[Saved data entries]
───

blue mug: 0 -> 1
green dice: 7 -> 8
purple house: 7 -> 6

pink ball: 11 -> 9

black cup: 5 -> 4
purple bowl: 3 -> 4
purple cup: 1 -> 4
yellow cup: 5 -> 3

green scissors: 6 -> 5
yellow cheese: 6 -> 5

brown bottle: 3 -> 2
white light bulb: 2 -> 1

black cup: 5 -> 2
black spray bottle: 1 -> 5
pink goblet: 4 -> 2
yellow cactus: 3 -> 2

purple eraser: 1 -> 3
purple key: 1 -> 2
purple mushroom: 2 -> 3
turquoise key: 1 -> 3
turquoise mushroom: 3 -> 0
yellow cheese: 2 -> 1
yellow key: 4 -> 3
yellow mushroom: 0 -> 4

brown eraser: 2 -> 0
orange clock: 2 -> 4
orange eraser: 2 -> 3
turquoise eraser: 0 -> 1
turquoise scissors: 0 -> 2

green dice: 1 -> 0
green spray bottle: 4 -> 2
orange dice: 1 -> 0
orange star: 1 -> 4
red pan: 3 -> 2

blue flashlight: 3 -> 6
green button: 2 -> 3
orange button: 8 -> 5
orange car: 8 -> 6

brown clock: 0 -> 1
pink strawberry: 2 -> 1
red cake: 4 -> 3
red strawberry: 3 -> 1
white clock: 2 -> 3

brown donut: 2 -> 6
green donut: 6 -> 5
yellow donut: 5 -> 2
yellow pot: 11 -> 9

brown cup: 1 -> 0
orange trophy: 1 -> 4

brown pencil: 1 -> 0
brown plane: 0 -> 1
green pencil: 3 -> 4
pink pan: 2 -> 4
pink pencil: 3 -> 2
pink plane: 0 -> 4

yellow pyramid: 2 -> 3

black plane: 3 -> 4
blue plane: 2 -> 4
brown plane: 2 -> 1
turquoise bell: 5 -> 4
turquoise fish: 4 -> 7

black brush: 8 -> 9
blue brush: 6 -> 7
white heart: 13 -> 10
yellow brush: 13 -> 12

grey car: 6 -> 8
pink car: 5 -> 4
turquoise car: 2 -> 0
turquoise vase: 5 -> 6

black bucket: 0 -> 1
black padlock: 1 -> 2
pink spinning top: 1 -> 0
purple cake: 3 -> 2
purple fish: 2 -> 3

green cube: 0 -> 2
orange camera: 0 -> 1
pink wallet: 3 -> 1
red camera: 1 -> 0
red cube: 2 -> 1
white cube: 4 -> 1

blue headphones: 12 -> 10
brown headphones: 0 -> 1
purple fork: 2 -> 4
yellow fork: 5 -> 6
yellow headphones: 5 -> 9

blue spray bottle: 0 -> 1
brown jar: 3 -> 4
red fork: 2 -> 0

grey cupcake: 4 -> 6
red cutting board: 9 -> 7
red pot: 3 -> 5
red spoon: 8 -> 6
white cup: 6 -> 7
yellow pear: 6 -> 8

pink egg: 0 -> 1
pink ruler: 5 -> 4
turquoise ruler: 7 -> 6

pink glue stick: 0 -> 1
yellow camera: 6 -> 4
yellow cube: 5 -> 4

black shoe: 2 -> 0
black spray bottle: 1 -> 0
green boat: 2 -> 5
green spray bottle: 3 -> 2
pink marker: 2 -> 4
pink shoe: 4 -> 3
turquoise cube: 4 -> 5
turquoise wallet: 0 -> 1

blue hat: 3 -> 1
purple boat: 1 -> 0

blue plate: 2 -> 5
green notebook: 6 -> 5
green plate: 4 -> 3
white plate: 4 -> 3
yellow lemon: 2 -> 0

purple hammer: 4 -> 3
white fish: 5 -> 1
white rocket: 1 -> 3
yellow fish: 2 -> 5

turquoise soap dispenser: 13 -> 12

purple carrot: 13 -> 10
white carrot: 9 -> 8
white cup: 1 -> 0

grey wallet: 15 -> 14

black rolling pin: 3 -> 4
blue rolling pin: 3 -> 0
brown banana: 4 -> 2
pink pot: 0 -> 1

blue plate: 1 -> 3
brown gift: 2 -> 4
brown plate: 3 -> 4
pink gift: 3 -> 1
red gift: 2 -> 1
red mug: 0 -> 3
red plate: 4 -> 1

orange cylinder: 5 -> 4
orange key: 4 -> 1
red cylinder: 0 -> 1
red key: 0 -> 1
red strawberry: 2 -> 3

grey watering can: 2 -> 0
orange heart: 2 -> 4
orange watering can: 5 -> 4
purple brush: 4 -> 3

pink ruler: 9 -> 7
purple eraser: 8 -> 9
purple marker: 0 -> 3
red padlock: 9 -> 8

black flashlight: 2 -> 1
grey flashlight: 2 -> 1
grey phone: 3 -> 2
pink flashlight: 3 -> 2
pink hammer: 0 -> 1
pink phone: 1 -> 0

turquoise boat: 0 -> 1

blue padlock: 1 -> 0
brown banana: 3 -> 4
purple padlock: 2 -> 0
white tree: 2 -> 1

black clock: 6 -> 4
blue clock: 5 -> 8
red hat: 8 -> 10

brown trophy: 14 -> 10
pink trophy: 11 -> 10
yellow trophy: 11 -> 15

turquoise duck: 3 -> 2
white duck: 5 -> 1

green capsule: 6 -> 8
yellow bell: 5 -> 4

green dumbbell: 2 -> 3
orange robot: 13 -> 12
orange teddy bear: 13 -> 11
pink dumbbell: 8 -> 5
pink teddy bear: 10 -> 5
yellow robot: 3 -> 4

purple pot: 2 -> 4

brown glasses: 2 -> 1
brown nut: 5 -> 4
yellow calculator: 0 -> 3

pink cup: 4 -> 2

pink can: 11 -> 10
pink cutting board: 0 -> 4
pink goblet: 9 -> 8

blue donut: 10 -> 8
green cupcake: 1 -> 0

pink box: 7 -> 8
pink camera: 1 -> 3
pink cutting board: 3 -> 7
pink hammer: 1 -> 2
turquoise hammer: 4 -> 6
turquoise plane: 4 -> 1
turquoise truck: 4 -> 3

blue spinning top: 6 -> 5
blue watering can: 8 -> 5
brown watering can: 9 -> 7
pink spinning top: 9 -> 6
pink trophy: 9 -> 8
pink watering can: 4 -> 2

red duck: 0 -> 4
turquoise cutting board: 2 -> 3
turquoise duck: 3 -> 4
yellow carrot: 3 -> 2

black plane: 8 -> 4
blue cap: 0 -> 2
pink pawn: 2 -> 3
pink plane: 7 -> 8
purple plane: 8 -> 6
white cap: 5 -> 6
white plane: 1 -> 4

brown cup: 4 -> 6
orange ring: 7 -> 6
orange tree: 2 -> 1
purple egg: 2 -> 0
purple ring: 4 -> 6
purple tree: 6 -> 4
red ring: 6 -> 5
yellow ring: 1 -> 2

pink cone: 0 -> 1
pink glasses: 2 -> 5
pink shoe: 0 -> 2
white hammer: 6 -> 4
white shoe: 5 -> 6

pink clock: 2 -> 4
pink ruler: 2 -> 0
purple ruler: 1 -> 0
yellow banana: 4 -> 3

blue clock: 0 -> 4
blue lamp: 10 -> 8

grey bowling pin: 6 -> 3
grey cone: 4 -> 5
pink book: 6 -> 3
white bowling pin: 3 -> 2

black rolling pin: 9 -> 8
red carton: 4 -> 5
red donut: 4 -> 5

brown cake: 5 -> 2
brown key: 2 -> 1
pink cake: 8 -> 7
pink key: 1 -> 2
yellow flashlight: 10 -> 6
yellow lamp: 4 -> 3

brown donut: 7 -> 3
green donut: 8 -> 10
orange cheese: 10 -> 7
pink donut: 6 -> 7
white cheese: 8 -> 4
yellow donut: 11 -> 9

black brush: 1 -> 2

───

Having read the entries above, repeat them exactly.

__Response__.
blue mug: 0 -> 1
green dice: 7 -> 8
purple house: 7 -> 6

pink ball: 11 -> 9

black cup: 5 -> 4
purple bowl: 3 -> 4
purple cup: 1 -> 4
yellow cup: 5 -> 3

green scissors: 6 -> 5
yellow cheese: 6 -> 5

brown bottle: 3 -> 2
white light bulb: 2 -> 1

black cup: 5 -> 2
black spray bottle: 1 -> 5
pink goblet: 4 -> 2
yellow cactus: 3 -> 2

purple eraser: 1 -> 3
purple key: 1 -> 2
purple mushroom: 2 -> 3
turquoise key: 1 -> 3
turquoise mushroom: 3 -> 0
yellow cheese: 2 -> 1
yellow key: 4 -> 3
yellow mushroom: 0 -> 4

brown eraser: 2 -> 0
orange clock: 2 -> 4
orange eraser: 2 -> 3
turquoise eraser: 0 -> 1
turquoise scissors: 0 -> 2

green dice: 1 -> 0
green spray bottle: 4 -> 2
orange dice: 1 -> 0
orange star: 1 -> 4
red pan: 3 -> 2

blue flashlight: 3 -> 6
green button: 2 -> 3
orange button: 8 -> 5
orange car: 8 -> 6

brown clock: 0 -> 1
pink strawberry: 2 -> 1
red cake: 4 -> 3
red strawberry: 3 -> 1
white clock: 2 -> 3

brown donut: 2 -> 6
green donut: 6 -> 5
yellow donut: 5 -> 2
yellow pot: 11 -> 9

brown cup: 1 -> 0
orange trophy: 1 -> 4

brown pencil: 1 -> 0
brown plane: 0 -> 1
green pencil: 3 -> 4
pink pan: 2 -> 4
pink pencil: 3 -> 2
pink plane: 0 -> 4

yellow pyramid: 2 -> 3

black plane: 3 -> 4
blue plane: 2 -> 4
brown plane: 2 -> 1
turquoise bell: 5 -> 4
turquoise fish: 4 -> 7

black brush: 8 -> 9
blue brush: 6 -> 7
white heart: 13 -> 10
yellow brush: 13 -> 12

grey car: 6 -> 8
pink car: 5 -> 4
turquoise car: 2 -> 0
turquoise vase: 5 -> 6

black bucket: 0 -> 1
black padlock: 1 -> 2
pink spinning top: 1 -> 0
purple cake: 3 -> 2
purple fish: 2 -> 3

green cube: 0 -> 2
orange camera: 0 -> 1
pink wallet: 3 -> 1
red camera: 1 -> 0
red cube: 2 -> 1
white cube: 4 -> 1

blue headphones: 12 -> 10
brown headphones: 0 -> 1
purple fork: 2 -> 4
yellow fork: 5 -> 6
yellow headphones: 5 -> 9

blue spray bottle: 0 -> 1
brown jar: 3 -> 4
red fork: 2 -> 0

grey cupcake: 4 -> 6
red cutting board: 9 -> 7
red pot: 3 -> 5
red spoon: 8 -> 6
white cup: 6 -> 7
yellow pear: 6 -> 8

pink egg: 0 -> 1
pink ruler: 5 -> 4
turquoise ruler: 7 -> 6

pink glue stick: 0 -> 1
yellow camera: 6 -> 4
yellow cube: 5 -> 4

black shoe: 2 -> 0
black spray bottle: 1 -> 0
green boat: 2 -> 5
green spray bottle: 3 -> 2
pink marker: 2 -> 4
pink shoe: 4 -> 3
turquoise cube: 4 -> 5
turquoise wallet: 0 -> 1

blue hat: 3 -> 1
purple boat: 1 -> 0

blue plate: 2 -> 5
green notebook: 6 -> 5
green plate: 4 -> 3
white plate: 4 -> 3
yellow lemon: 2 -> 0

purple hammer: 4 -> 3
white fish: 5 -> 1
white rocket: 1 -> 3
yellow fish: 2 -> 5

turquoise soap dispenser: 13 -> 12

purple carrot: 13 -> 10
white carrot: 9 -> 8
white cup: 1 -> 0

grey wallet: 15 -> 14

black rolling pin: 3 -> 4
blue rolling pin: 3 -> 0
brown banana: 4 -> 2
pink pot: 0 -> 1

blue plate: 1 -> 3
brown gift: 2 -> 4
brown plate: 3 -> 4
pink gift: 3 -> 1
red gift: 2 -> 1
red mug: 0 -> 3
red plate: 4 -> 1

orange cylinder: 5 -> 4
orange key: 4 -> 1
red cylinder: 0 -> 1
red key: 0 -> 1
red strawberry: 2 -> 3

grey watering can: 2 -> 0
orange heart: 2 -> 4
orange watering can: 5 -> 4
purple brush: 4 -> 3

pink ruler: 9 -> 7
purple eraser: 8 -> 9
purple marker: 0 -> 3
red padlock: 9 -> 8

black flashlight: 2 -> 1
grey flashlight: 2 -> 1
grey phone: 3 -> 2
pink flashlight: 3 -> 2
pink hammer: 0 -> 1
pink phone: 1 -> 0

turquoise boat: 0 -> 1

blue padlock: 1 -> 0
brown banana: 3 -> 4
purple padlock: 2 -> 0
white tree: 2 -> 1

black clock: 6 -> 4
blue clock: 5 -> 8
red hat: 8 -> 10

brown trophy: 14 -> 10
pink trophy: 11 -> 10
yellow trophy: 11 -> 15

turquoise duck: 3 -> 2
white duck: 5 -> 1

green capsule: 6 -> 8
yellow bell: 5 -> 4

green dumbbell: 2 -> 3
orange robot: 13 -> 12
orange teddy bear: 13 -> 11
pink dumbbell: 8 -> 5
pink teddy bear: 10 -> 5
yellow robot: 3 -> 4

purple pot: 2 -> 4

brown glasses: 2 -> 1
brown nut: 5 -> 4
yellow calculator: 0 -> 3

pink cup: 4 -> 2

pink can: 11 -> 10
pink cutting board: 0 -> 4
pink goblet: 9 -> 8

blue donut: 10 -> 8
green cupcake: 1 -> 0

pink box: 7 -> 8
pink camera: 1 -> 3
pink cutting board: 3 -> 7
pink hammer: 1 -> 2
turquoise hammer: 4 -> 6
turquoise plane: 4 -> 1
turquoise truck: 4 -> 3

blue spinning top: 6 -> 5
blue watering can: 8 -> 5
brown watering can: 9 -> 7
pink spinning top: 9 -> 6
pink trophy: 9 -> 8
pink watering can: 4 -> 2

red duck: 0 -> 4
turquoise cutting board: 2 -> 3
turquoise duck: 3 -> 4
yellow carrot: 3 -> 2

black plane: 8 -> 4
blue cap: 0 -> 2
pink pawn: 2 -> 3
pink plane: 7 -> 8
purple plane: 8 -> 6
white cap: 5 -> 6
white plane: 1 -> 4

brown cup: 4 -> 6
orange ring: 7 -> 6
orange tree: 2 -> 1
purple egg: 2 -> 0
purple ring: 4 -> 6
purple tree: 6 -> 4
red ring: 6 -> 5
yellow ring: 1 -> 2

pink cone: 0 -> 1
pink glasses: 2 -> 5
pink shoe: 0 -> 2
white hammer: 6 -> 4
white shoe: 5 -> 6

pink clock: 2 -> 4
pink ruler: 2 -> 0
purple ruler: 1 -> 0
yellow banana: 4 -> 3

blue clock: 0 -> 4
blue lamp: 10 -> 8

grey bowling pin: 6 -> 3
grey cone: 4 -> 5
pink book: 6 -> 3
white bowling pin: 3 -> 2

black rolling pin: 9 -> 8
red carton: 4 -> 5
red donut: 4 -> 5

brown cake: 5 -> 2
brown key: 2 -> 1
pink cake: 8 -> 7
pink key: 1 -> 2
yellow flashlight: 10 -> 6
yellow lamp: 4 -> 3

brown donut: 7 -> 3
green donut: 8 -> 10
orange cheese: 10 -> 7
pink donut: 6 -> 7
white cheese: 8 -> 4
yellow donut: 11 -> 9

black brush: 1 -> 2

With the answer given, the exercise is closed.